## [Exercise directions]
Write the records below out again word for word, with the pictures removed.

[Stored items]
####
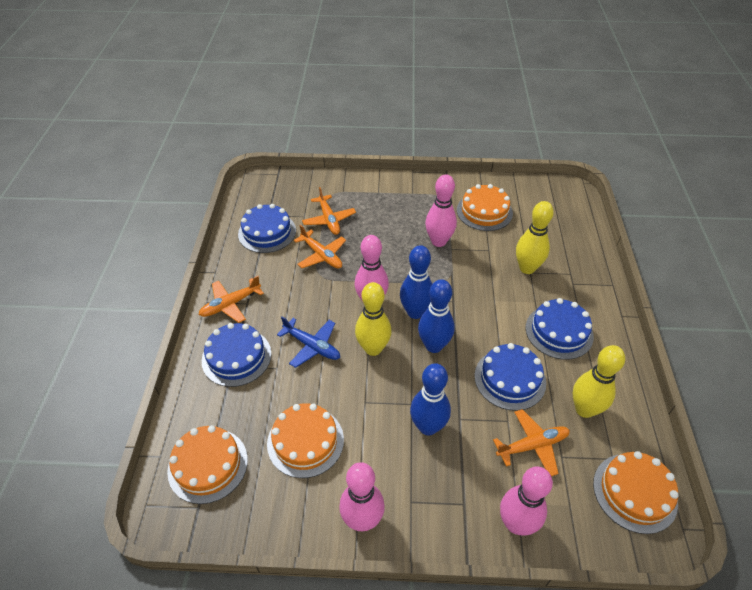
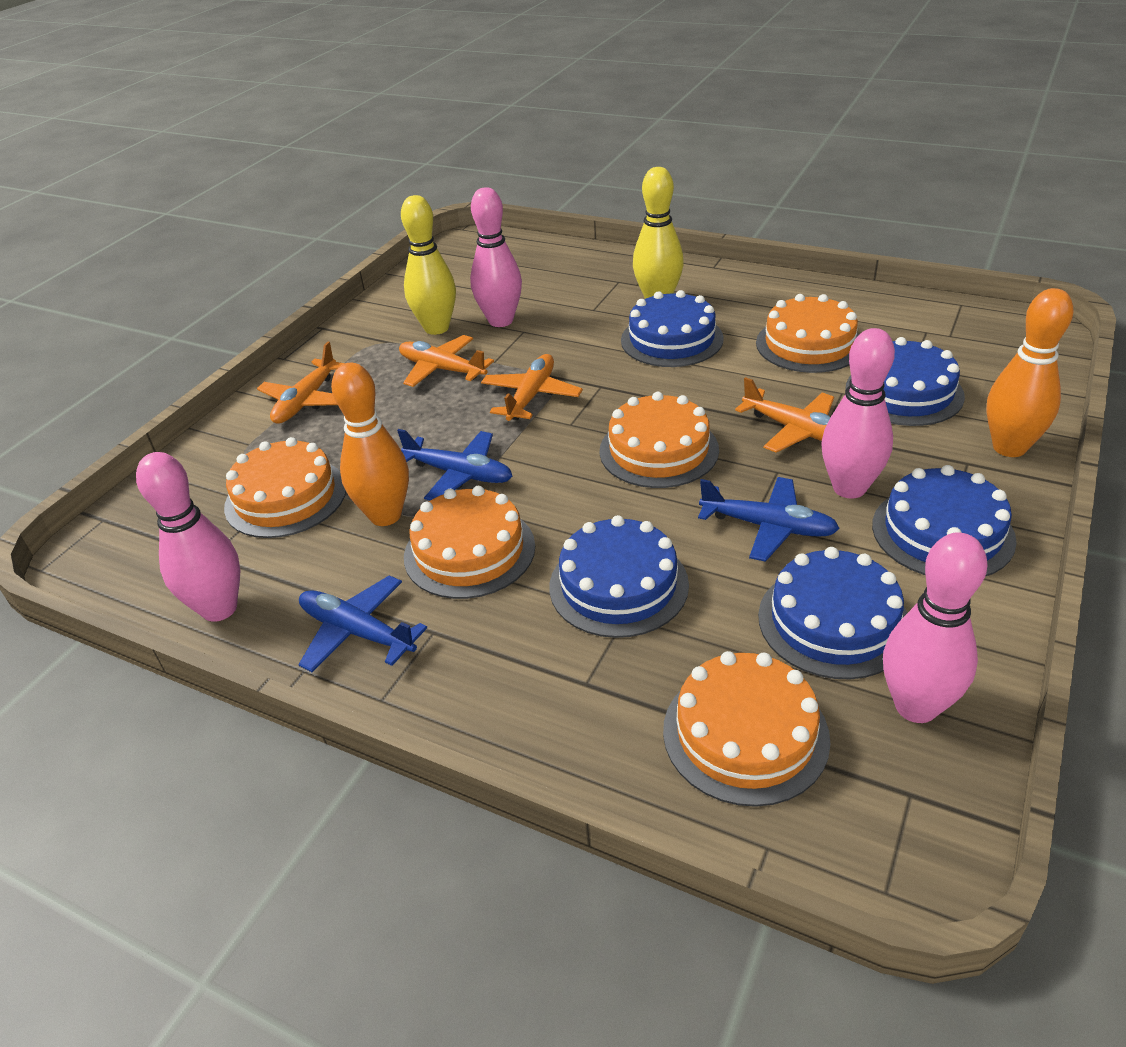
blue bowling pin: 3 -> 0
blue cake: 4 -> 5
blue plane: 1 -> 3
orange bowling pin: 0 -> 2
orange cake: 4 -> 5
yellow bowling pin: 3 -> 2

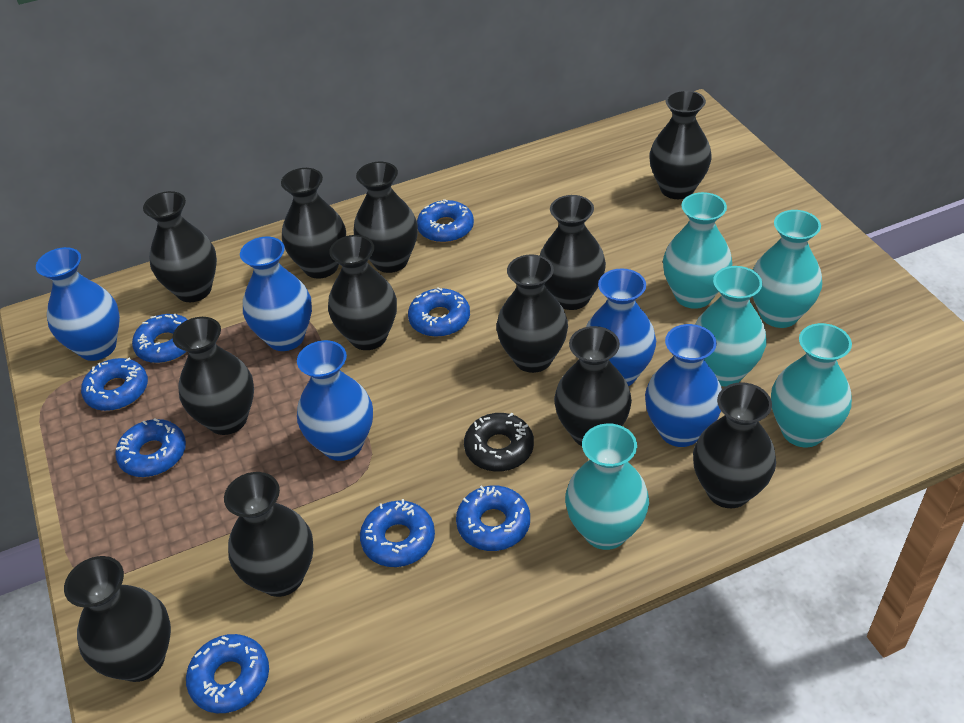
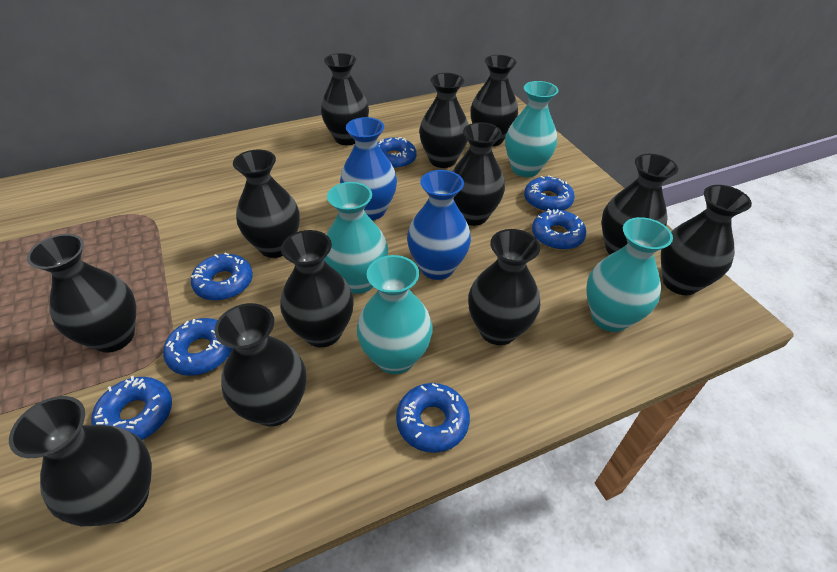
black donut: 1 -> 0
blue donut: 8 -> 7
blue vase: 5 -> 2
turquoise vase: 5 -> 4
####
## [Task answer]
blue bowling pin: 3 -> 0
blue cake: 4 -> 5
blue plane: 1 -> 3
orange bowling pin: 0 -> 2
orange cake: 4 -> 5
yellow bowling pin: 3 -> 2

black donut: 1 -> 0
blue donut: 8 -> 7
blue vase: 5 -> 2
turquoise vase: 5 -> 4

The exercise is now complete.